Entries shown Start Marker

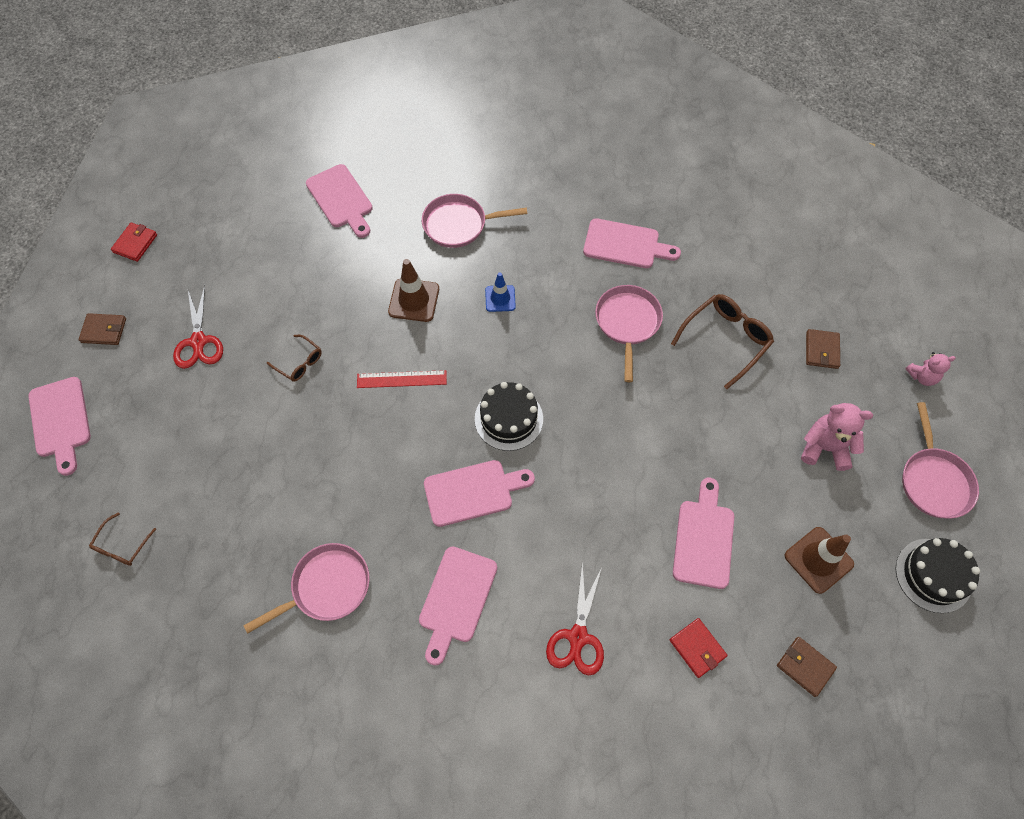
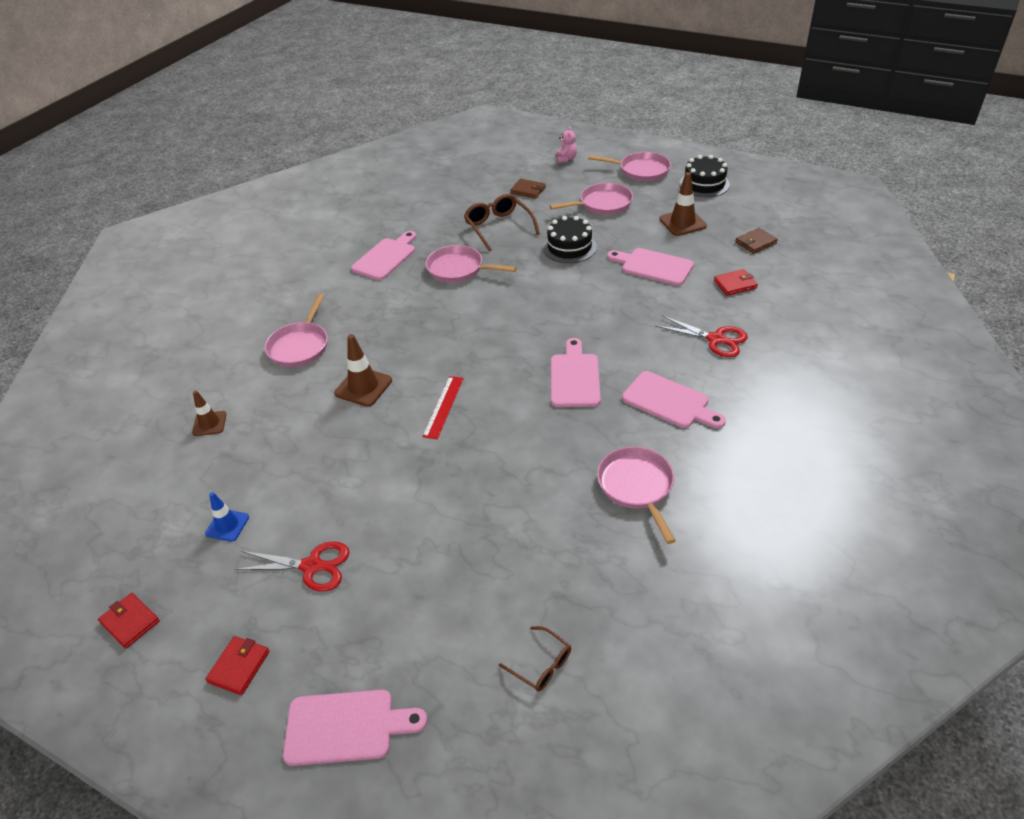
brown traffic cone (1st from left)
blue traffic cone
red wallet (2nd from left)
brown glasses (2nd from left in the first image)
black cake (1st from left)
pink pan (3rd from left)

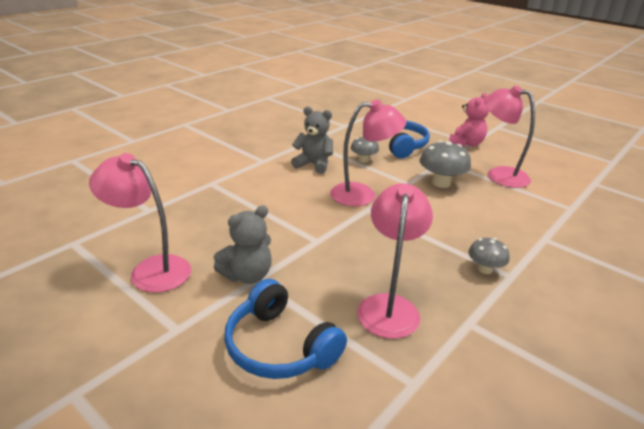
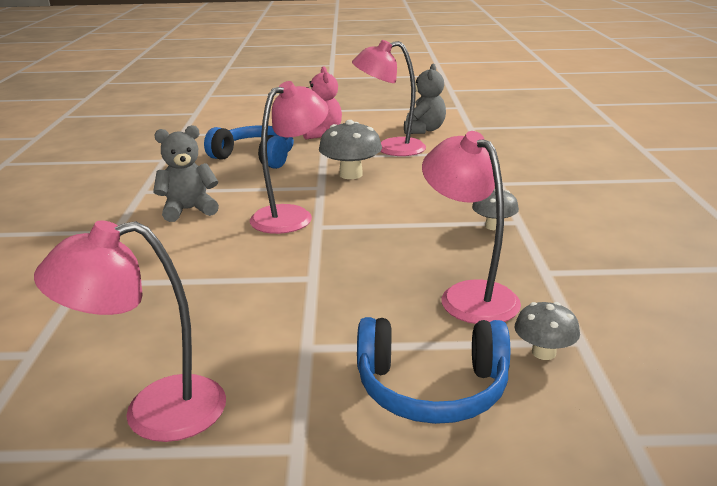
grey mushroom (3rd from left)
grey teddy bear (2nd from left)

Entries shown End Marker

#### Work instruction:
Pictures aside, restate the entries word for word.

#### Task output:
brown traffic cone (1st from left)
blue traffic cone
red wallet (2nd from left)
brown glasses (2nd from left in the first image)
black cake (1st from left)
pink pan (3rd from left)

grey mushroom (3rd from left)
grey teddy bear (2nd from left)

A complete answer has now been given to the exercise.